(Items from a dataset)
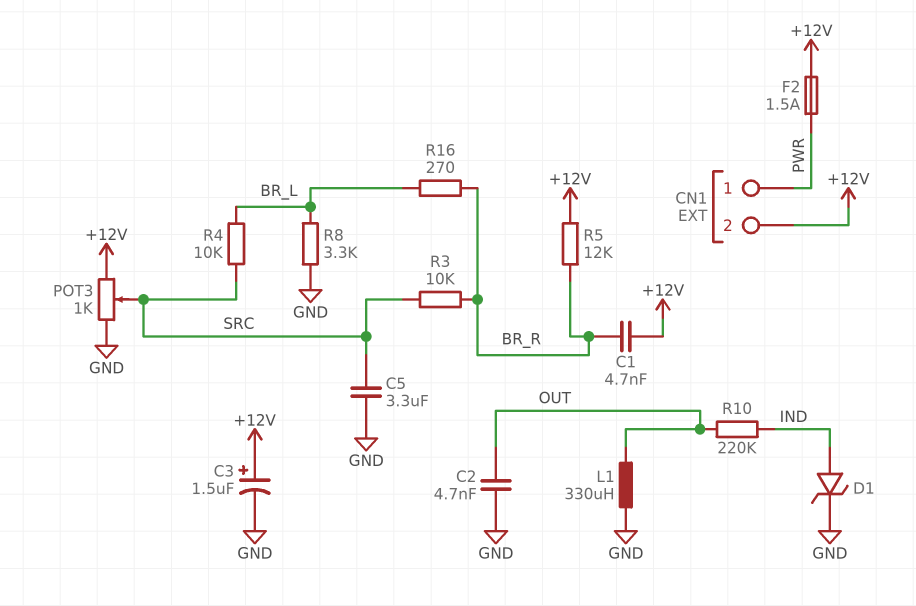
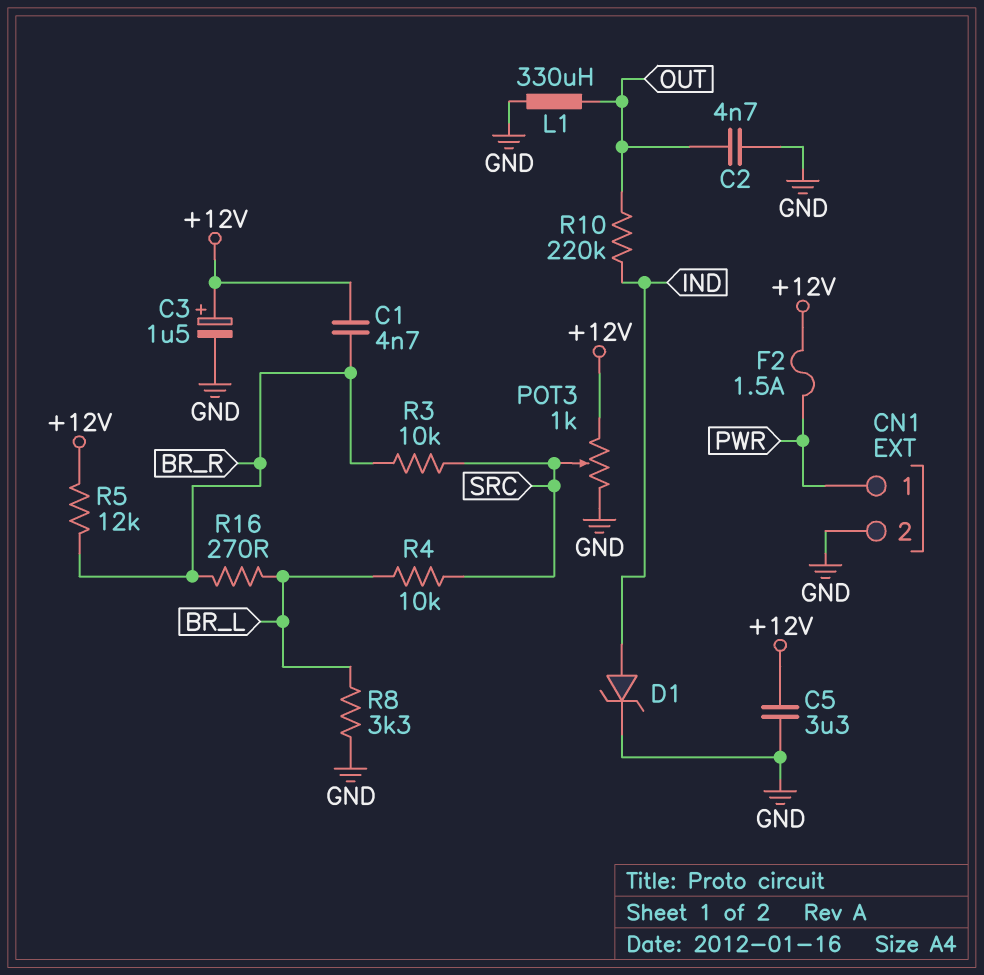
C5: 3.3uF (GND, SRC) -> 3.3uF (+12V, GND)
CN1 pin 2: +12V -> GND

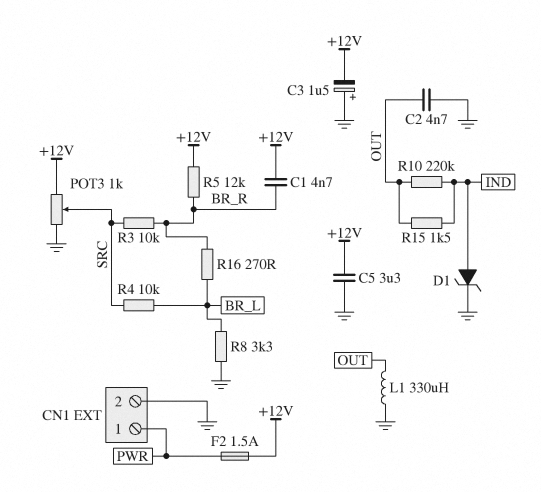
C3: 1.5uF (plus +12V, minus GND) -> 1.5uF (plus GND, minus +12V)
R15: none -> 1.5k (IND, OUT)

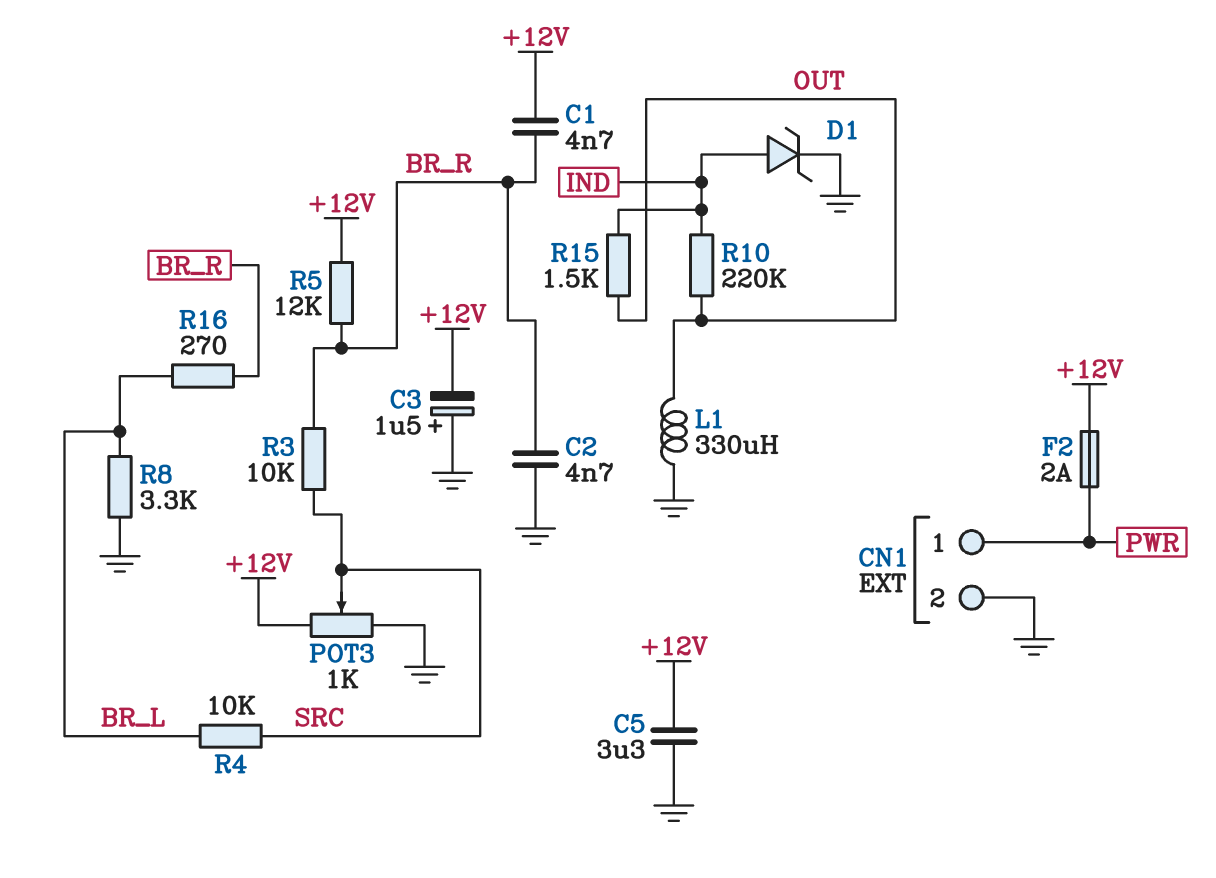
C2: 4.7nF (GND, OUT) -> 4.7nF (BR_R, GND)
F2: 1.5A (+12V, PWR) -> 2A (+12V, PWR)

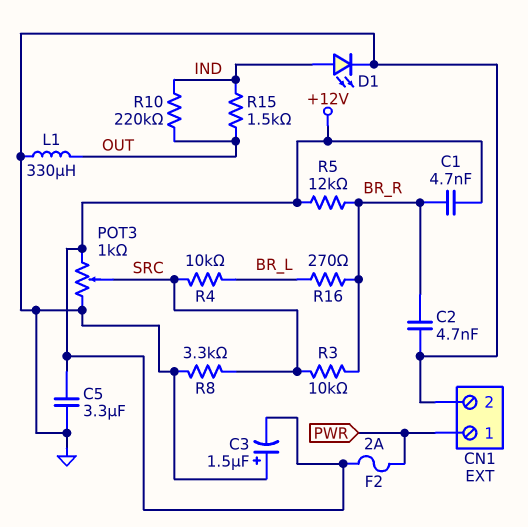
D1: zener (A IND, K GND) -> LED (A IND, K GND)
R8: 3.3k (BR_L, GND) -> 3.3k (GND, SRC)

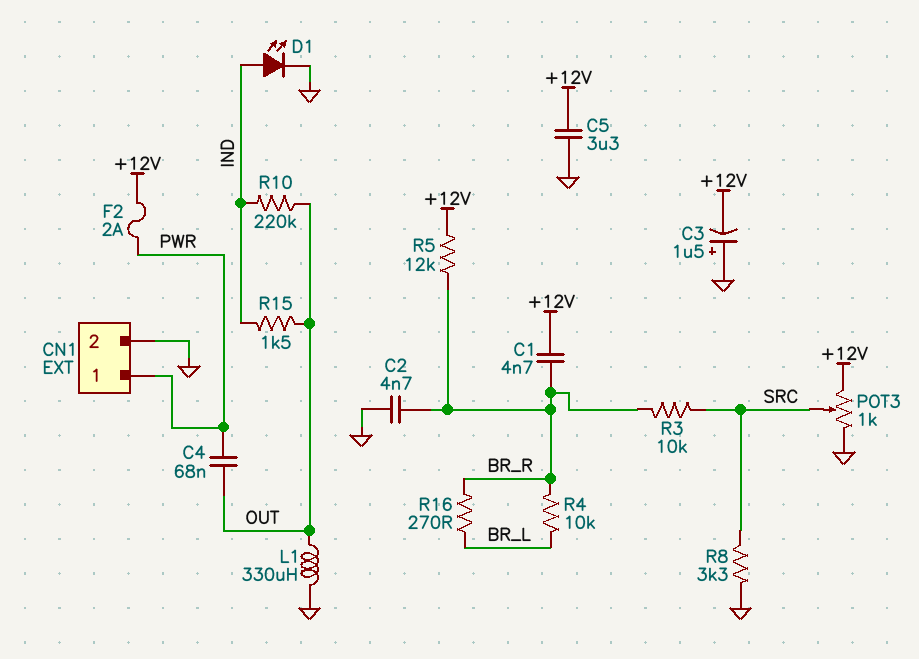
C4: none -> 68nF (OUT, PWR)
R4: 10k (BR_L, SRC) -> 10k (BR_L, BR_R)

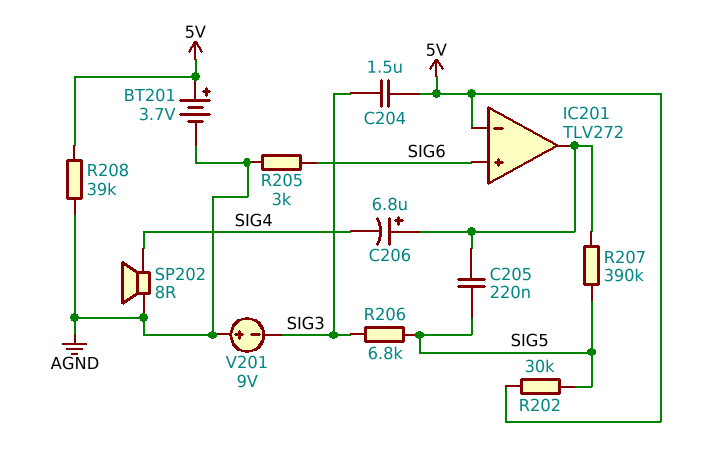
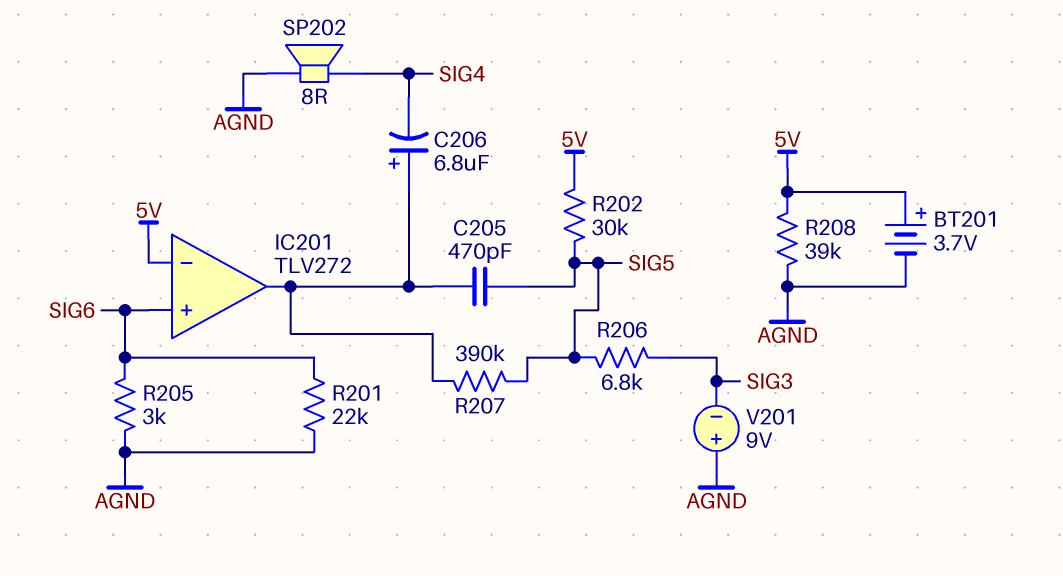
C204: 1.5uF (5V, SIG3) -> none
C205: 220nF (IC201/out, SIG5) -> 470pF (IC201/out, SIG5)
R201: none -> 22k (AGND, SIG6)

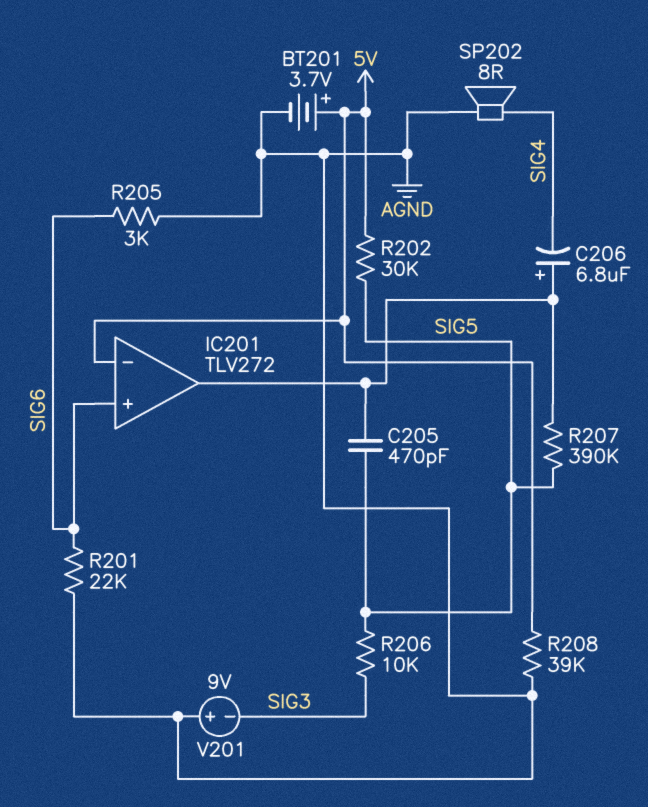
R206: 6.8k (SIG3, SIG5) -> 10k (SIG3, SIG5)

Required action :: Will you restate every entry word for word and omit the images?

Response to the task ::
C5: 3.3uF (GND, SRC) -> 3.3uF (+12V, GND)
CN1 pin 2: +12V -> GND

C3: 1.5uF (plus +12V, minus GND) -> 1.5uF (plus GND, minus +12V)
R15: none -> 1.5k (IND, OUT)

C2: 4.7nF (GND, OUT) -> 4.7nF (BR_R, GND)
F2: 1.5A (+12V, PWR) -> 2A (+12V, PWR)

D1: zener (A IND, K GND) -> LED (A IND, K GND)
R8: 3.3k (BR_L, GND) -> 3.3k (GND, SRC)

C4: none -> 68nF (OUT, PWR)
R4: 10k (BR_L, SRC) -> 10k (BR_L, BR_R)

C204: 1.5uF (5V, SIG3) -> none
C205: 220nF (IC201/out, SIG5) -> 470pF (IC201/out, SIG5)
R201: none -> 22k (AGND, SIG6)

R206: 6.8k (SIG3, SIG5) -> 10k (SIG3, SIG5)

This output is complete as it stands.